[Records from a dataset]
[Start of section]

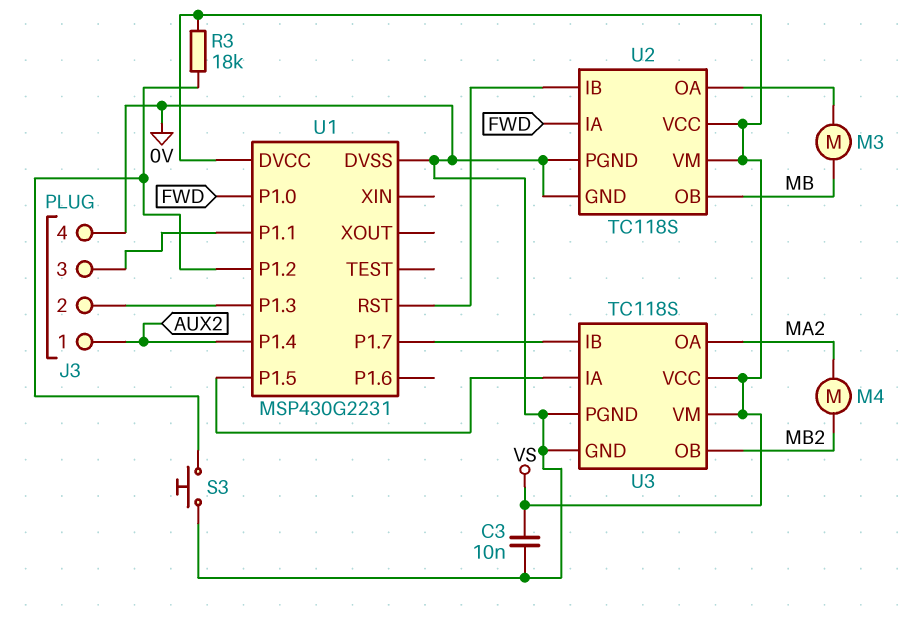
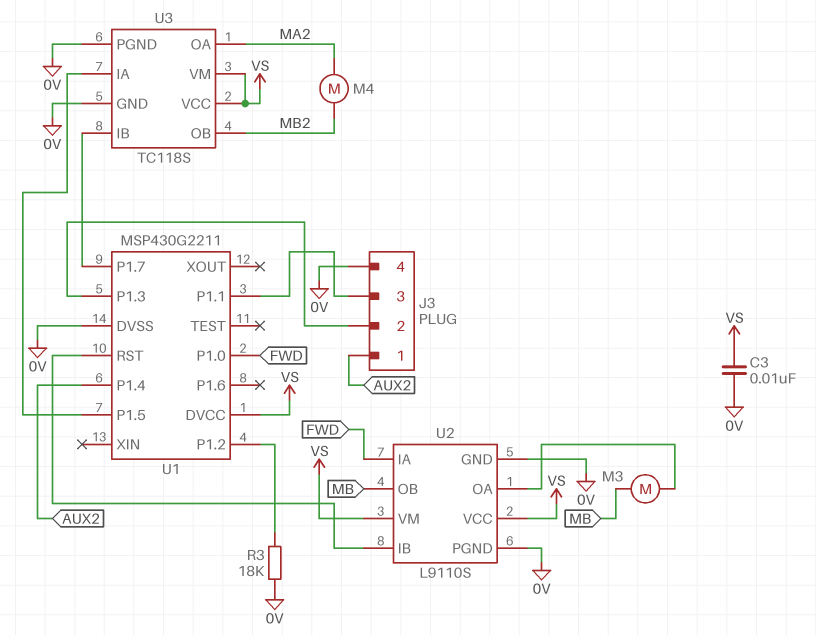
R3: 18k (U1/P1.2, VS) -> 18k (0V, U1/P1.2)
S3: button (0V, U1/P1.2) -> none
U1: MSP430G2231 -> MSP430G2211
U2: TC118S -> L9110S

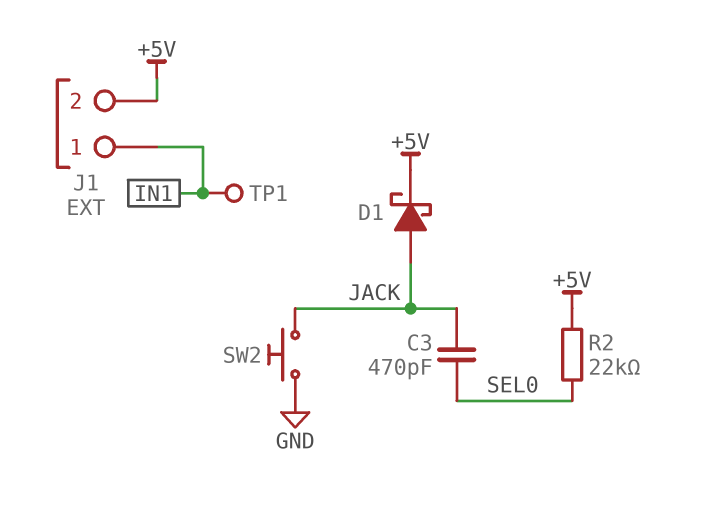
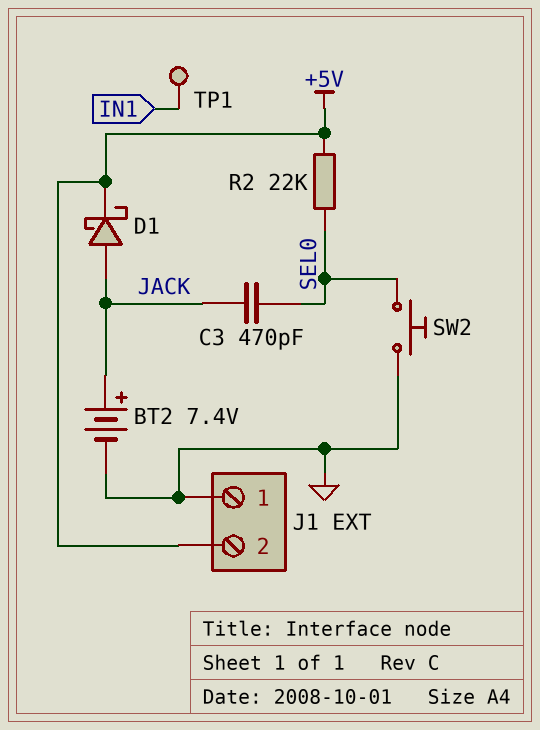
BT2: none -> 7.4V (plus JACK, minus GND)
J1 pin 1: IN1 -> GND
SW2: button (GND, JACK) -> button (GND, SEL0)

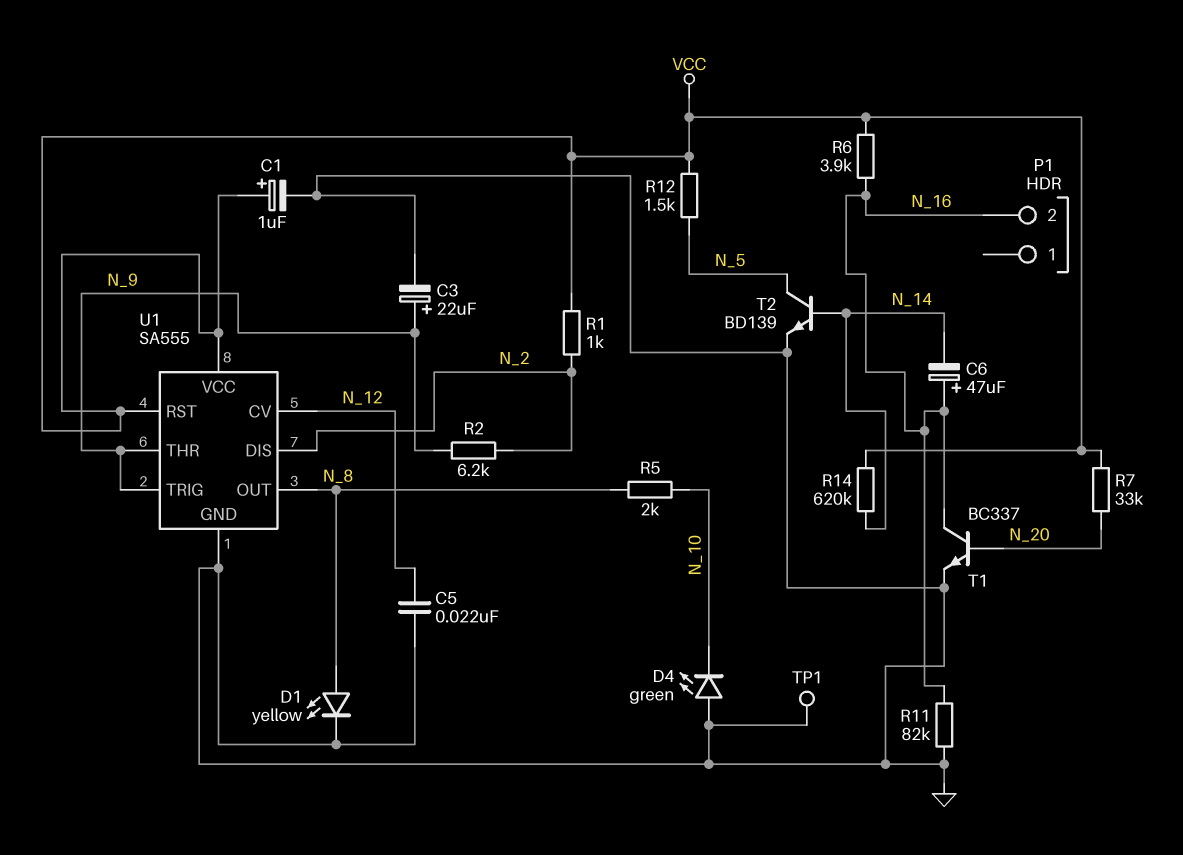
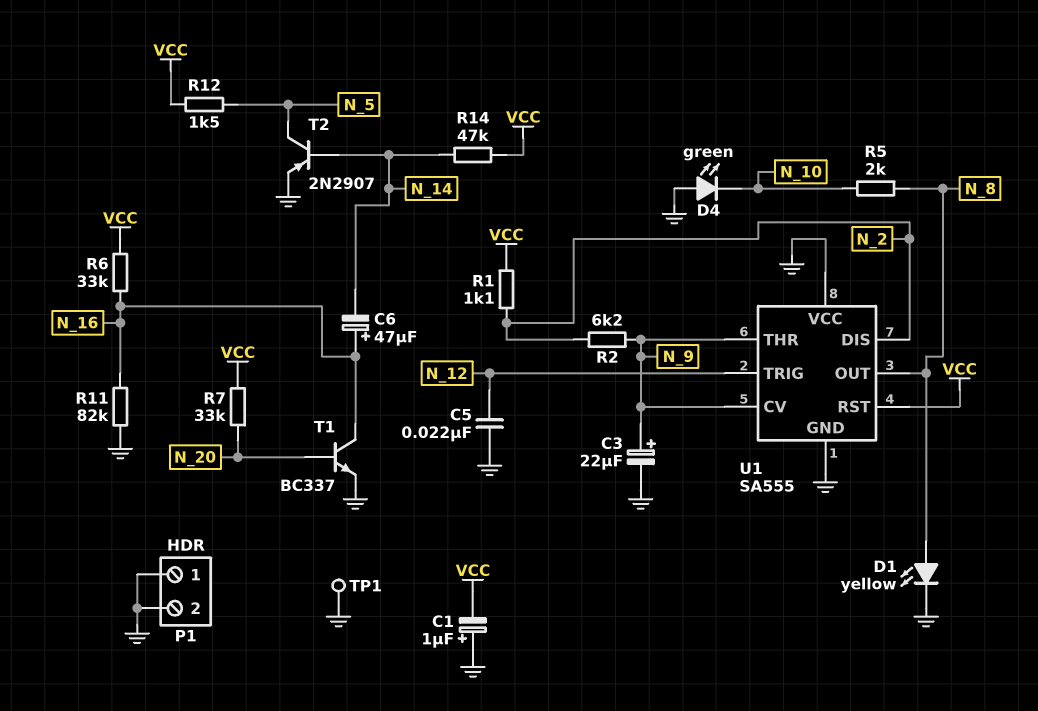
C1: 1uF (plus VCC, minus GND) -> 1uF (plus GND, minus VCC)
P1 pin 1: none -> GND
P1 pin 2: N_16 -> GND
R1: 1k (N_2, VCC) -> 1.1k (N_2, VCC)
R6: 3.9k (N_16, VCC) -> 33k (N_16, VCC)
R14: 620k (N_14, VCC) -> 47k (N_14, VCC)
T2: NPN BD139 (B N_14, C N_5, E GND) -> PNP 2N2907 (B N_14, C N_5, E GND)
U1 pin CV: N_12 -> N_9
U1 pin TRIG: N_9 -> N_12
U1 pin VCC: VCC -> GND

[End of section]

▶ _WORK INSTRUCTIONS_
An exact copy is required of the lines from the one holding "S3: button (0V, U1/P1.2) -> none" to the end of the entries above, both included; no pictures belong in it.

▶ _ANSWER TO THE EXERCISE_
S3: button (0V, U1/P1.2) -> none
U1: MSP430G2231 -> MSP430G2211
U2: TC118S -> L9110S

BT2: none -> 7.4V (plus JACK, minus GND)
J1 pin 1: IN1 -> GND
SW2: button (GND, JACK) -> button (GND, SEL0)

C1: 1uF (plus VCC, minus GND) -> 1uF (plus GND, minus VCC)
P1 pin 1: none -> GND
P1 pin 2: N_16 -> GND
R1: 1k (N_2, VCC) -> 1.1k (N_2, VCC)
R6: 3.9k (N_16, VCC) -> 33k (N_16, VCC)
R14: 620k (N_14, VCC) -> 47k (N_14, VCC)
T2: NPN BD139 (B N_14, C N_5, E GND) -> PNP 2N2907 (B N_14, C N_5, E GND)
U1 pin CV: N_12 -> N_9
U1 pin TRIG: N_9 -> N_12
U1 pin VCC: VCC -> GND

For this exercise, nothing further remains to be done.